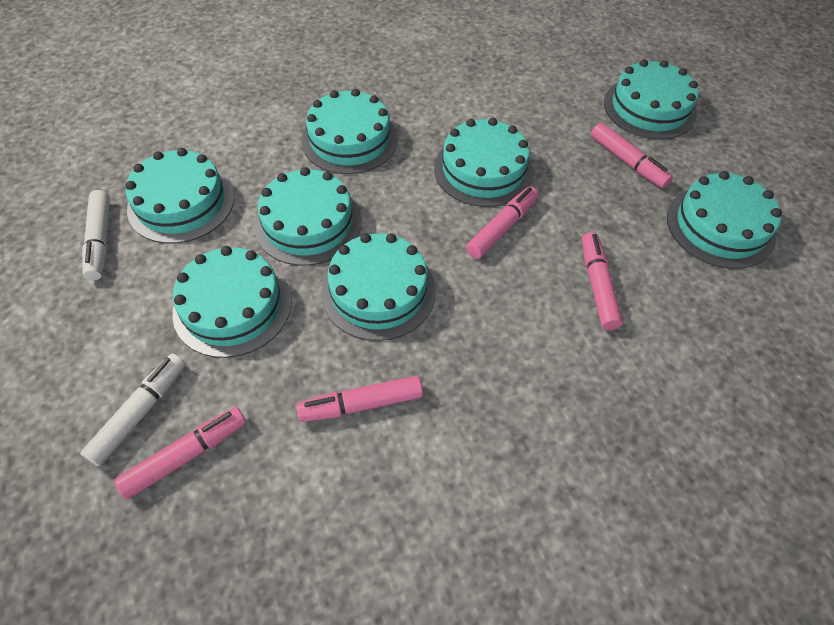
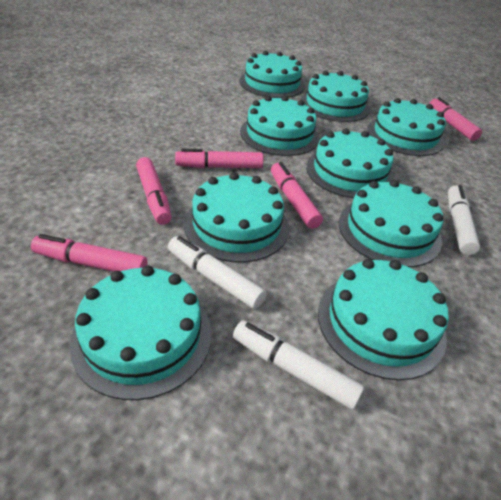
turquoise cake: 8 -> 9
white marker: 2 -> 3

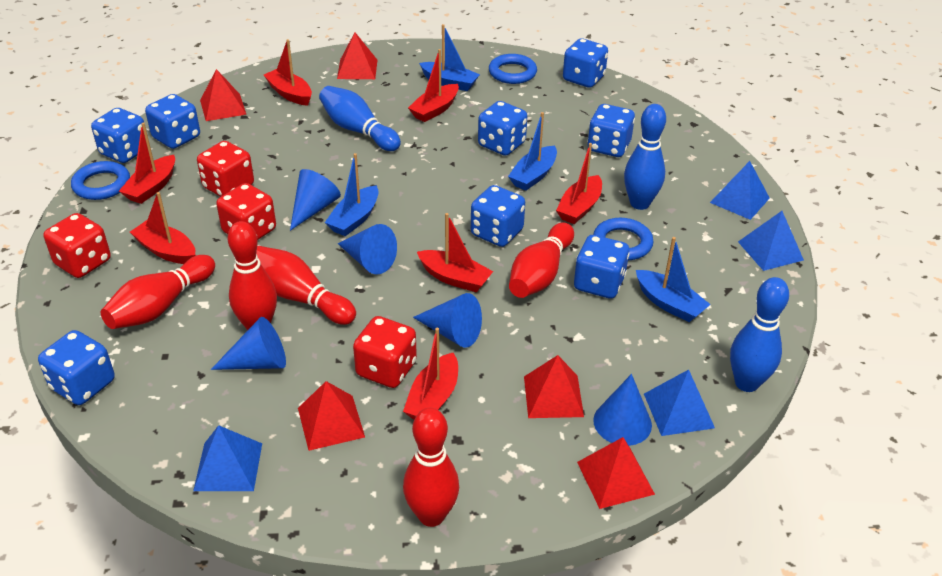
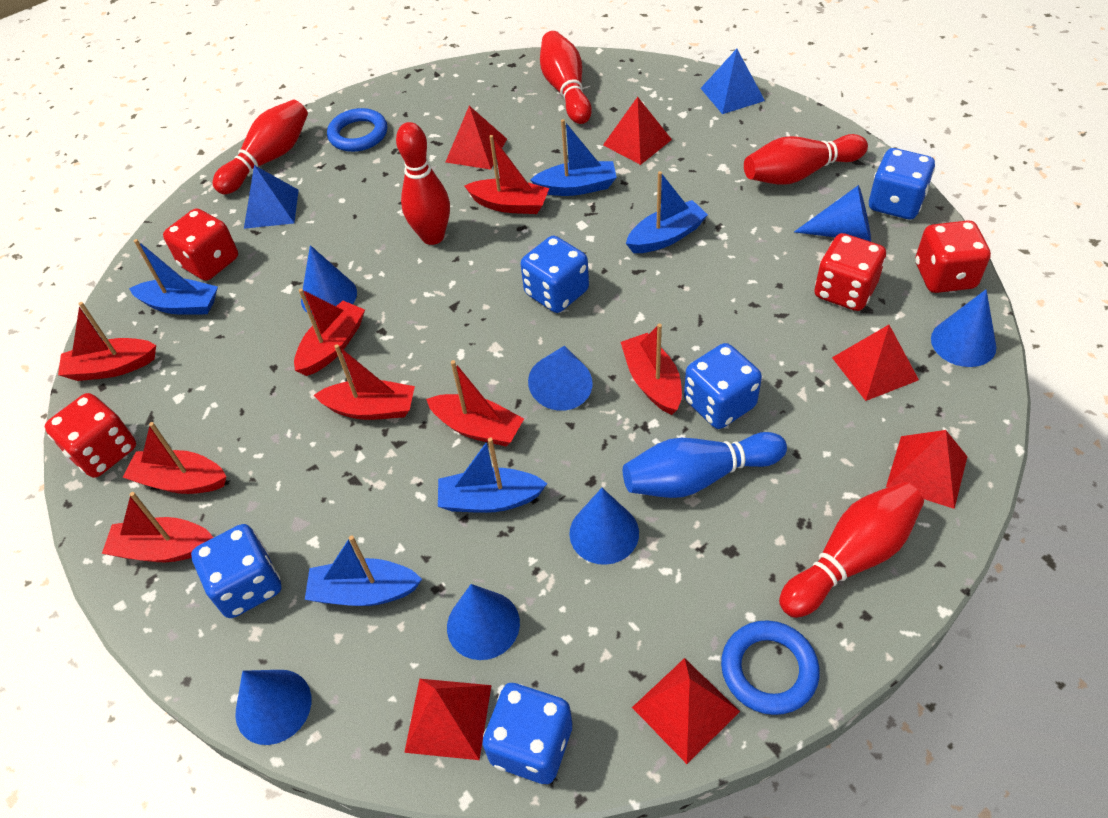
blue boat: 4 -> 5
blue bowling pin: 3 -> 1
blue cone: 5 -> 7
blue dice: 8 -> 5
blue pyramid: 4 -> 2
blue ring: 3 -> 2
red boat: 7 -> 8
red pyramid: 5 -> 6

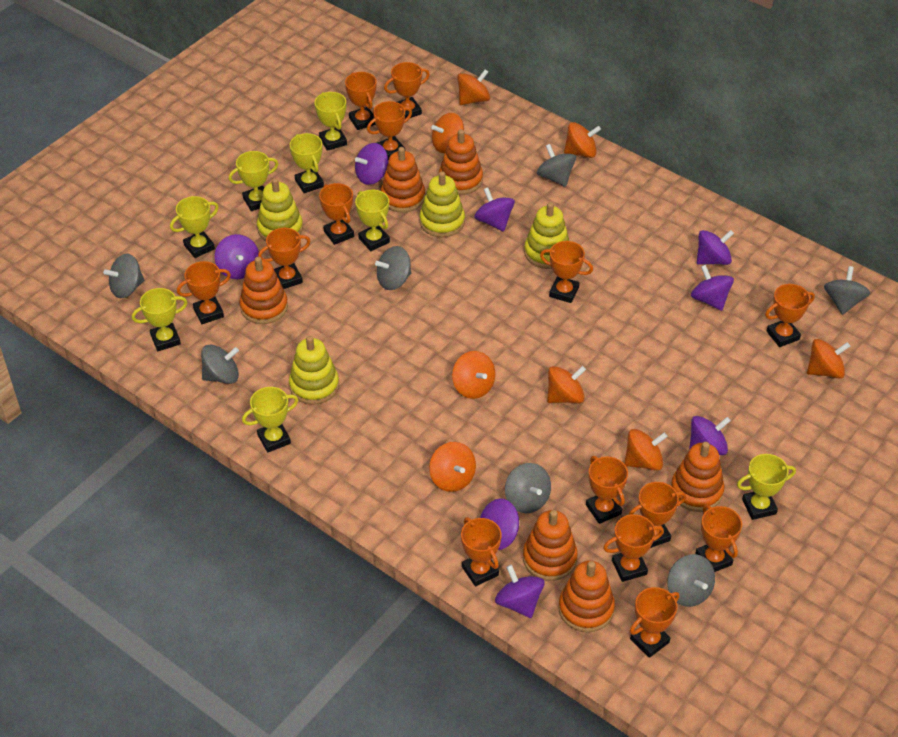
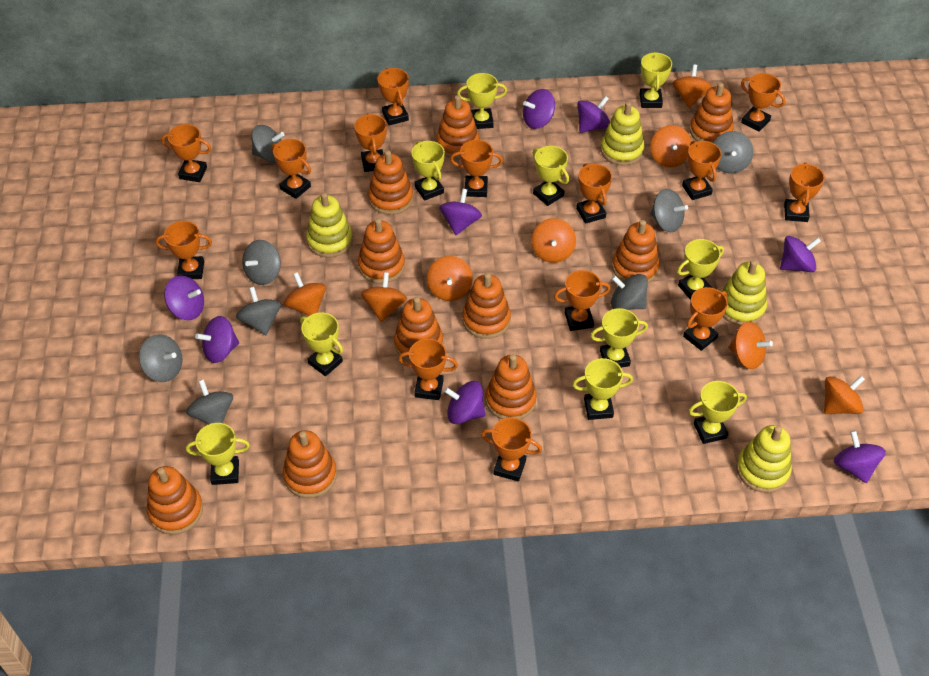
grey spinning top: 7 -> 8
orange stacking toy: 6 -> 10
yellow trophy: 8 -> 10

────────

## TASK DIRECTIONS
For the word "blue", how many lines in the records above contain it? Answer with the number and nothing else.

## SOLVED EXERCISE
6